WHAT TO WORK ON: Your answer must be every line of the data that contains "AUDIO".

EXERCISE INPUTS:
-- Opening Marker --

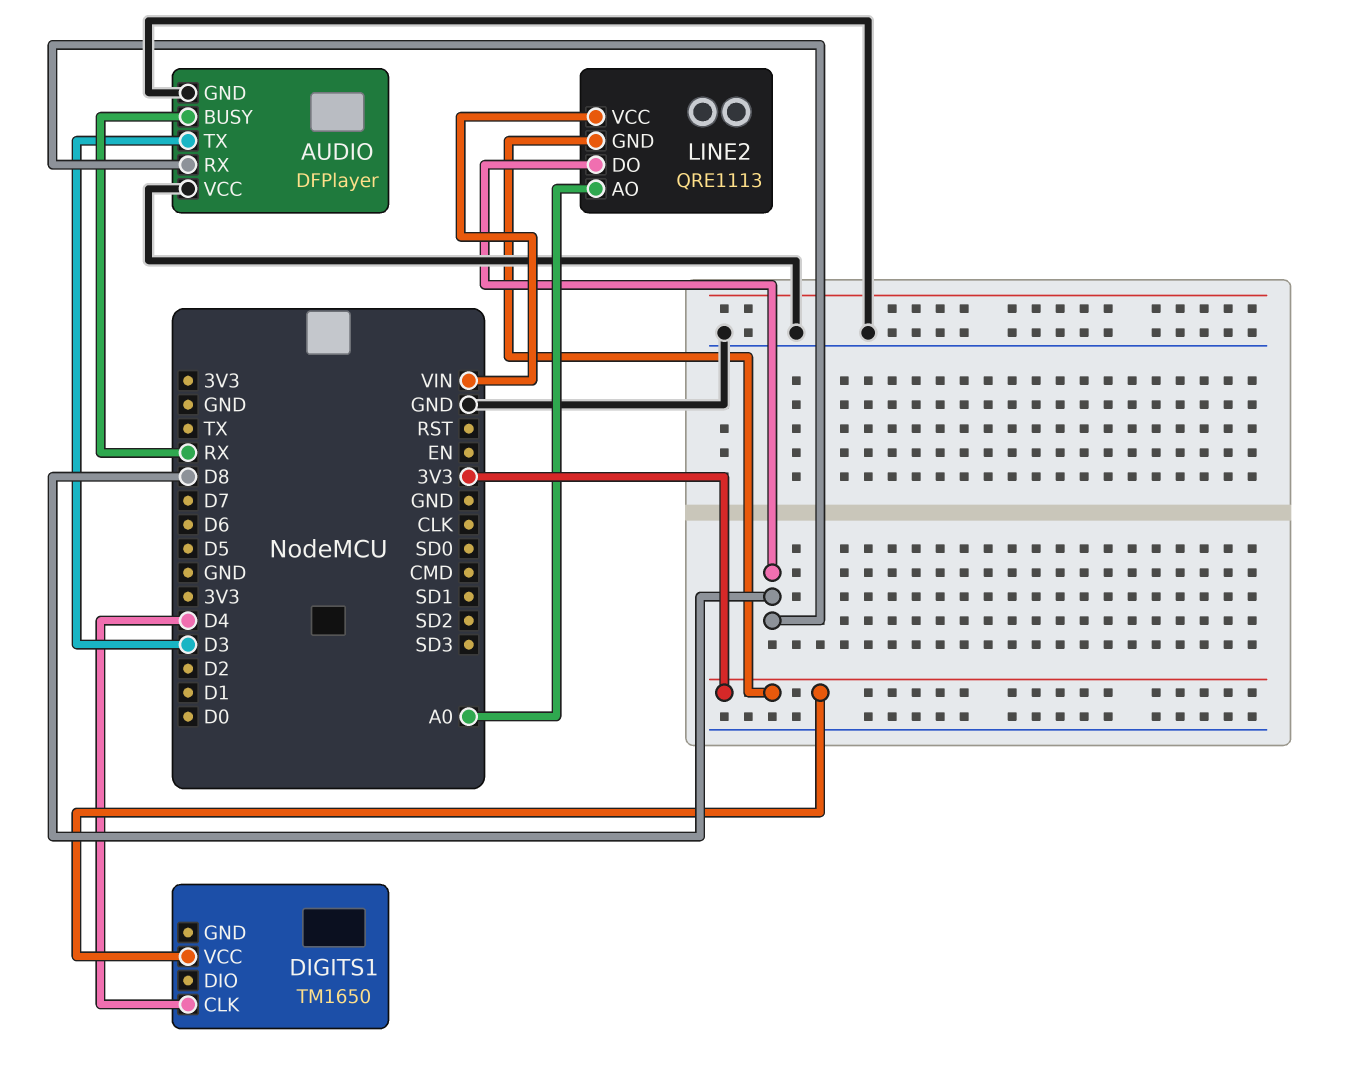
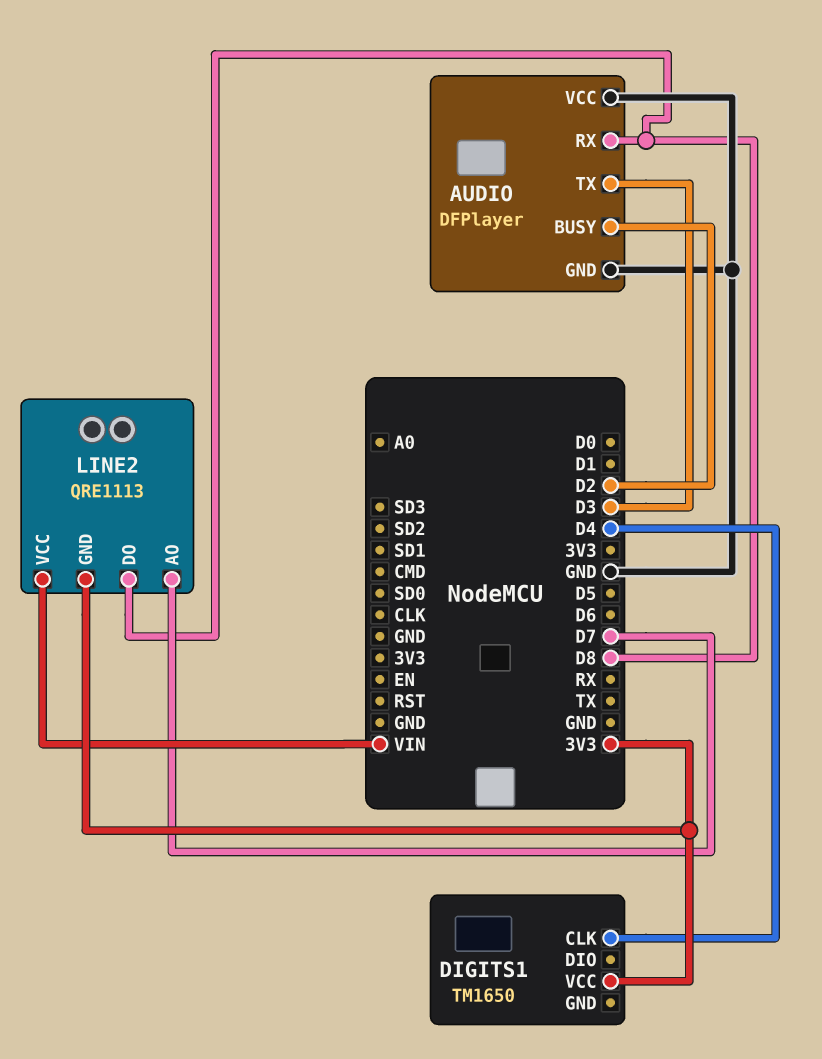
AUDIO pin BUSY: RX -> D2
LINE2 pin AO: A0 -> D7

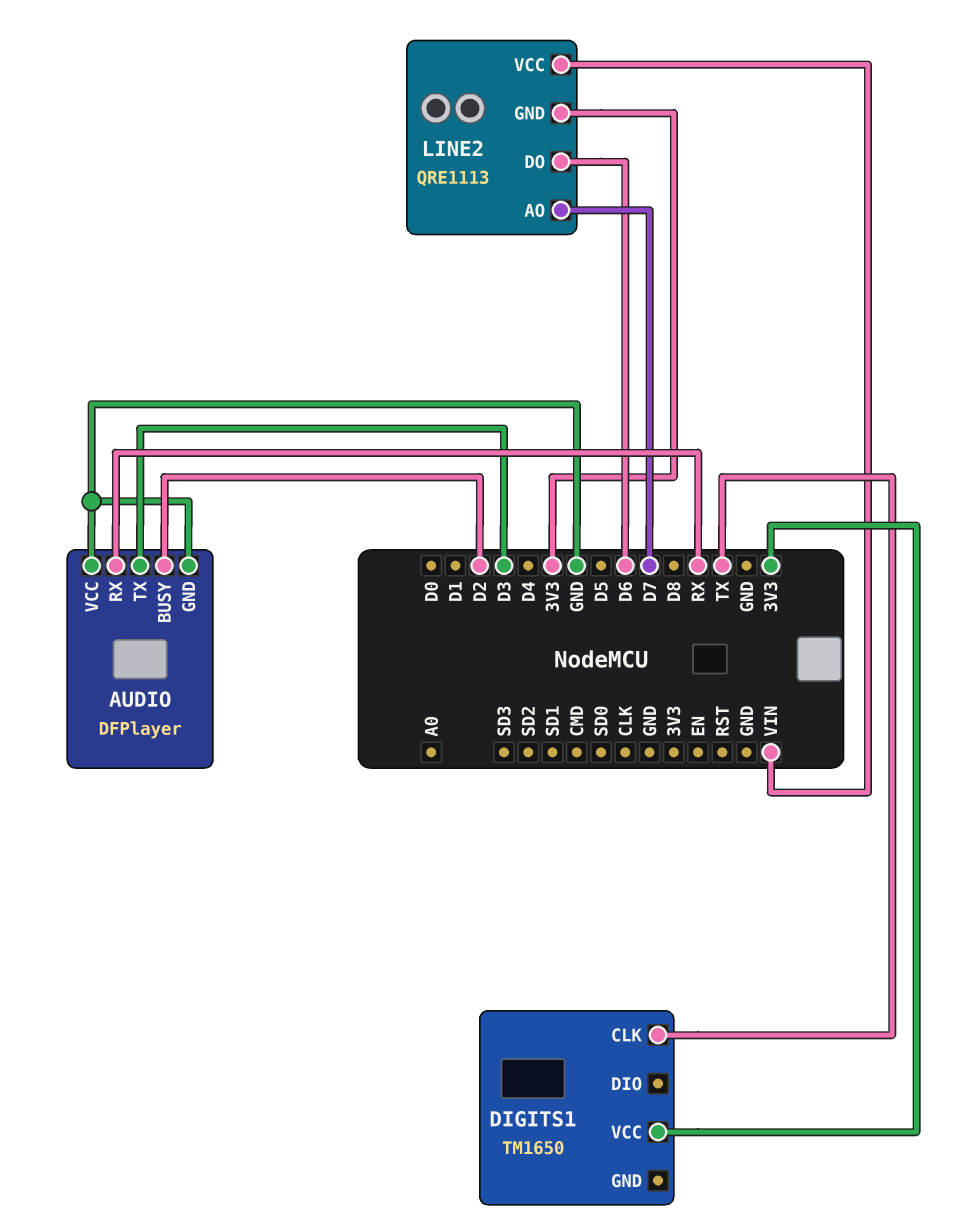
AUDIO pin RX: D8 -> RX
DIGITS1 pin CLK: D4 -> TX
LINE2 pin DO: D8 -> D6

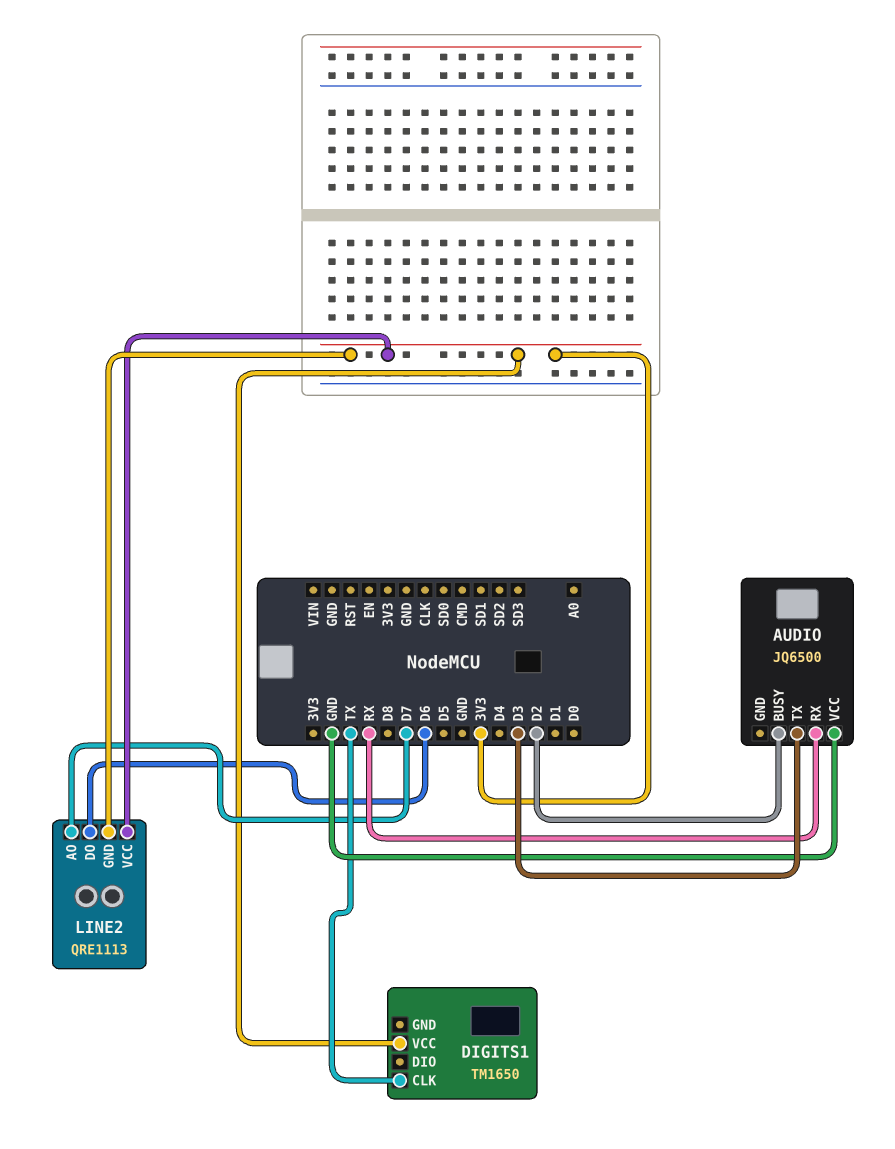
AUDIO: DFPlayer -> JQ6500
AUDIO pin GND: GND -> none
LINE2 pin VCC: VIN -> 3V3

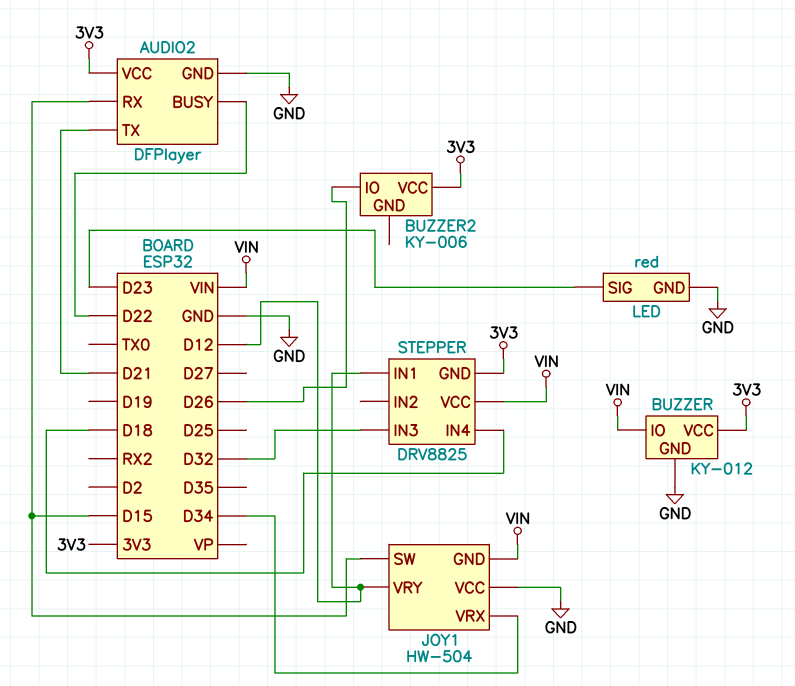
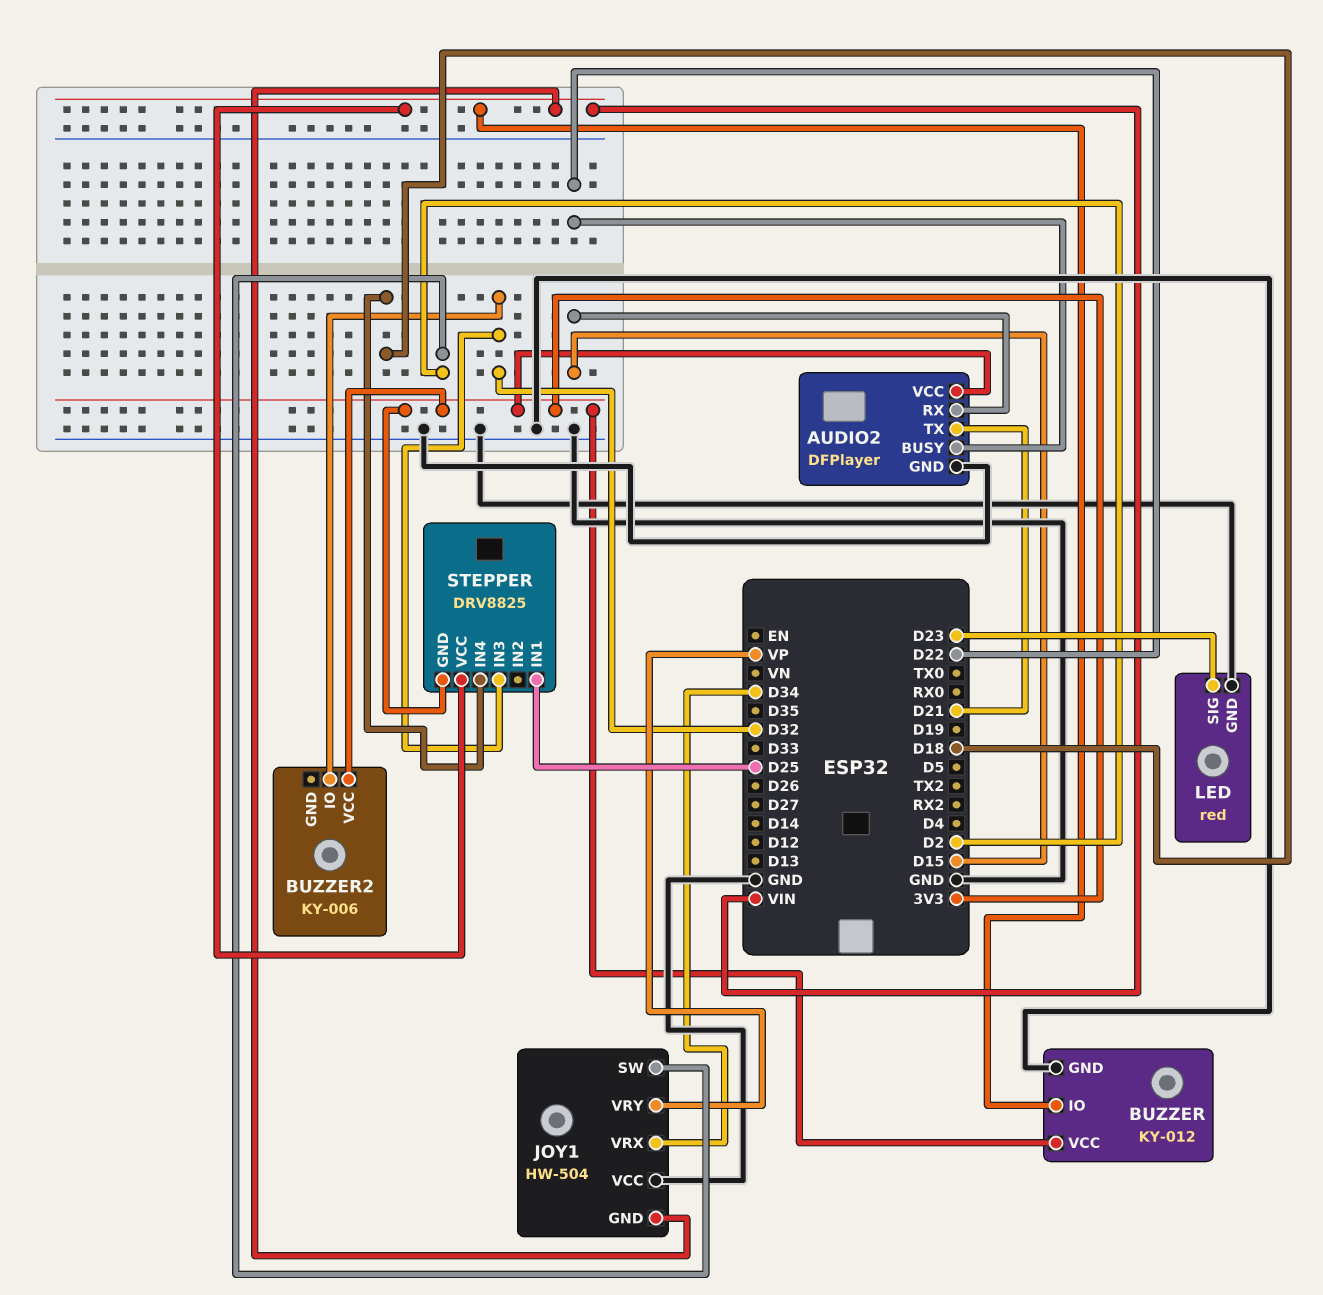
BUZZER2 pin IO: D26 -> D32
JOY1 pin SW: D15 -> D2
JOY1 pin VRY: D12 -> VP
STEPPER pin IN1: D12 -> D25

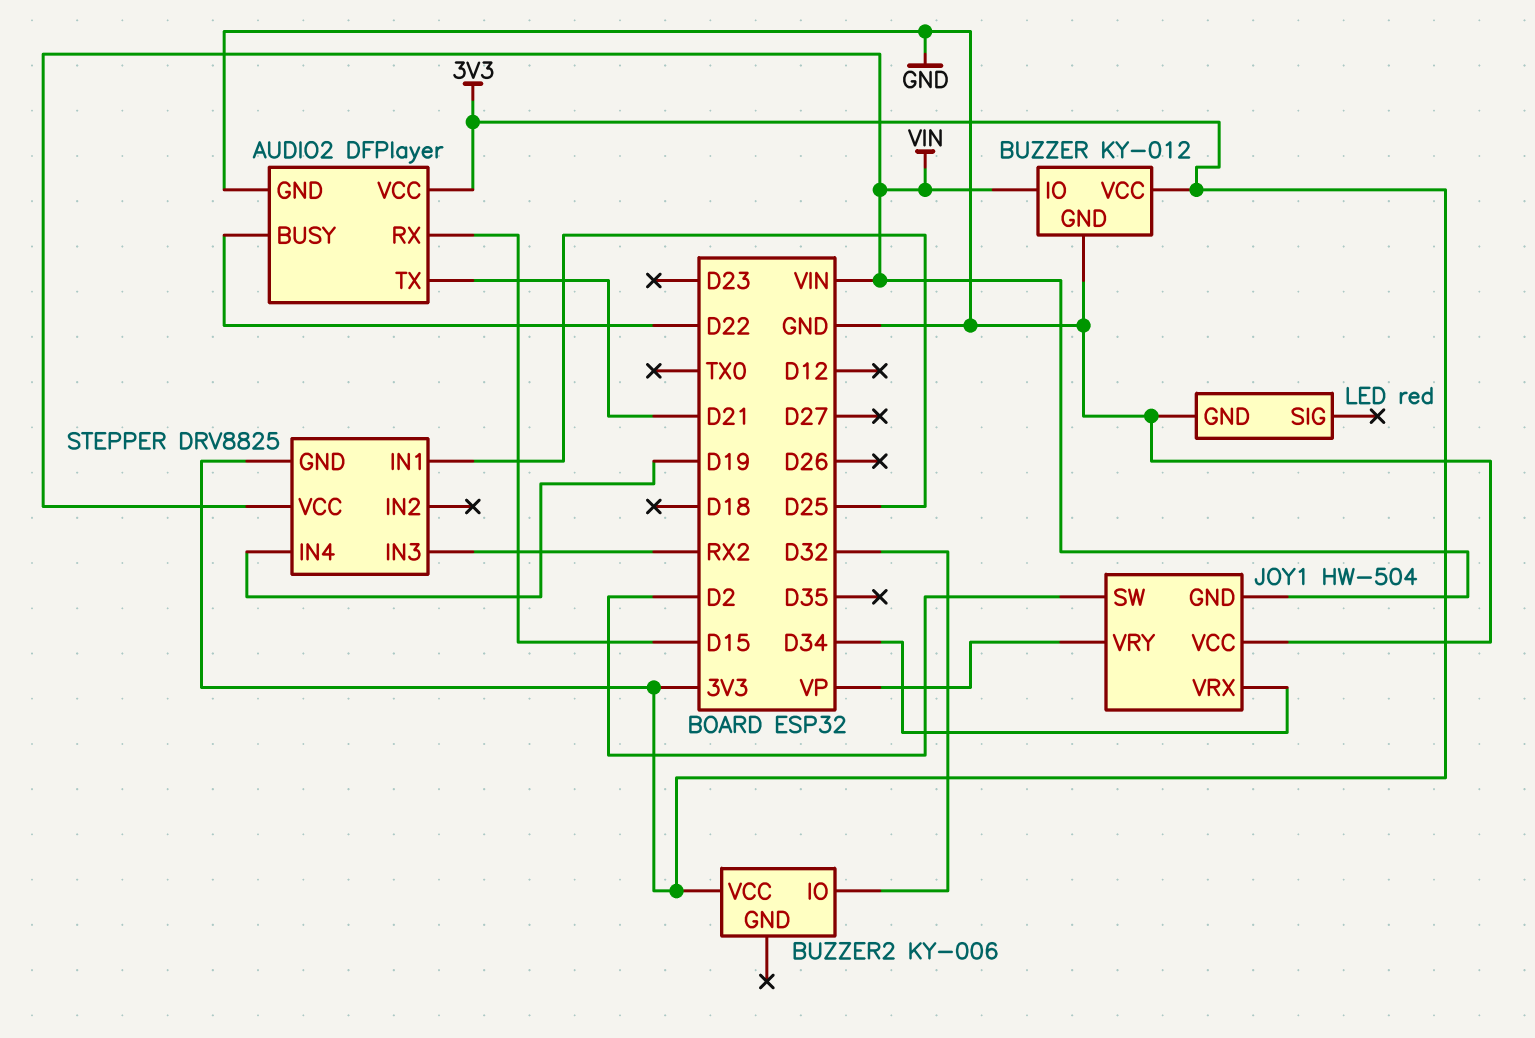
LED pin SIG: D23 -> none
STEPPER pin IN3: D32 -> RX2
STEPPER pin IN4: D18 -> D19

-- Closing Marker --

OUTPUT OF THE TASK:
AUDIO pin BUSY: RX -> D2
AUDIO pin RX: D8 -> RX
AUDIO: DFPlayer -> JQ6500
AUDIO pin GND: GND -> none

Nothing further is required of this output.